WORK INSTRUCTIONS
Pull from the data below each line where the word "truck" occurs, and copy it.

DATA SUPPLIED
Segment Open
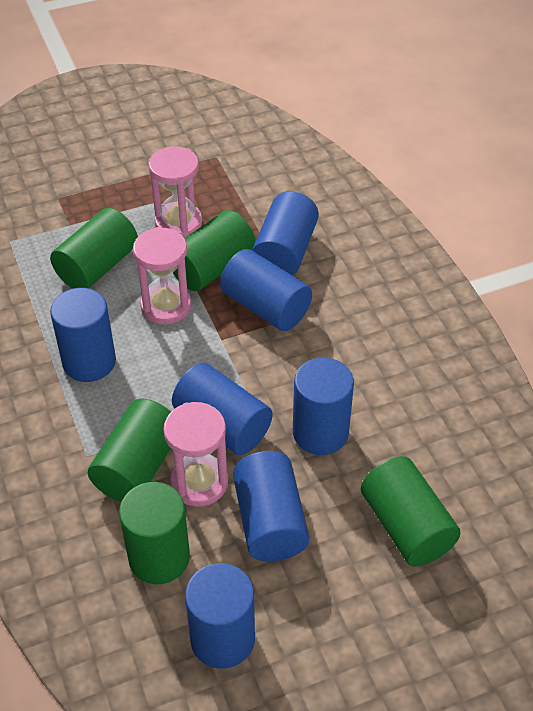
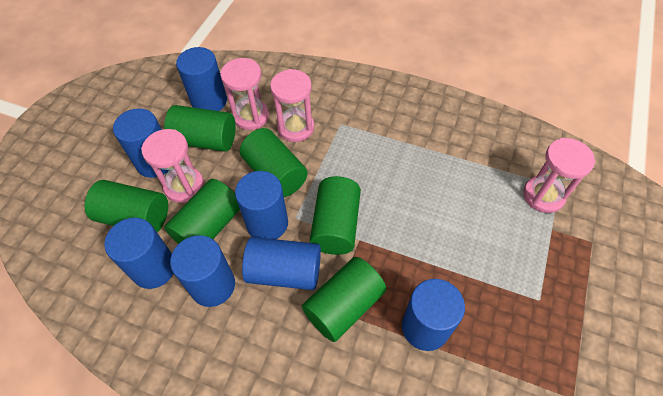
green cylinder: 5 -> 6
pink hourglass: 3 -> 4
Segment Closed
Segment Open
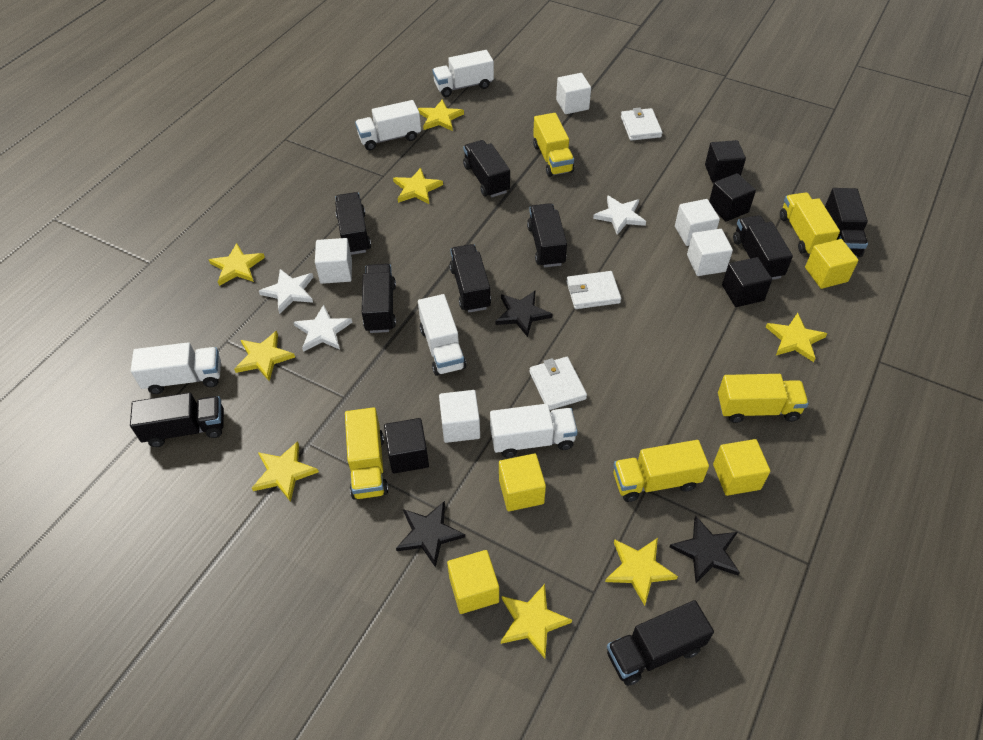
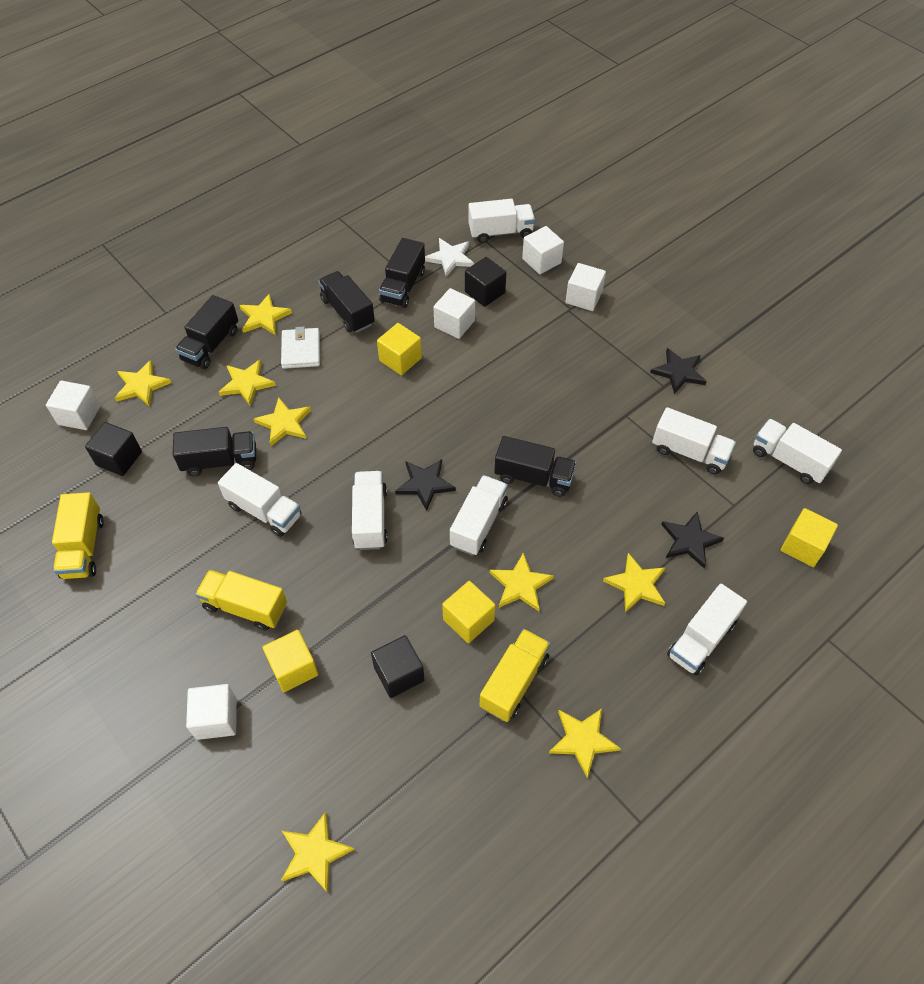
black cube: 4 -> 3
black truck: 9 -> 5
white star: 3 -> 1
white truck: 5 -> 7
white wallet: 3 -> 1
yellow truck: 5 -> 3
Segment Closed
WRITTEN ANSWER
black truck: 9 -> 5
white truck: 5 -> 7
yellow truck: 5 -> 3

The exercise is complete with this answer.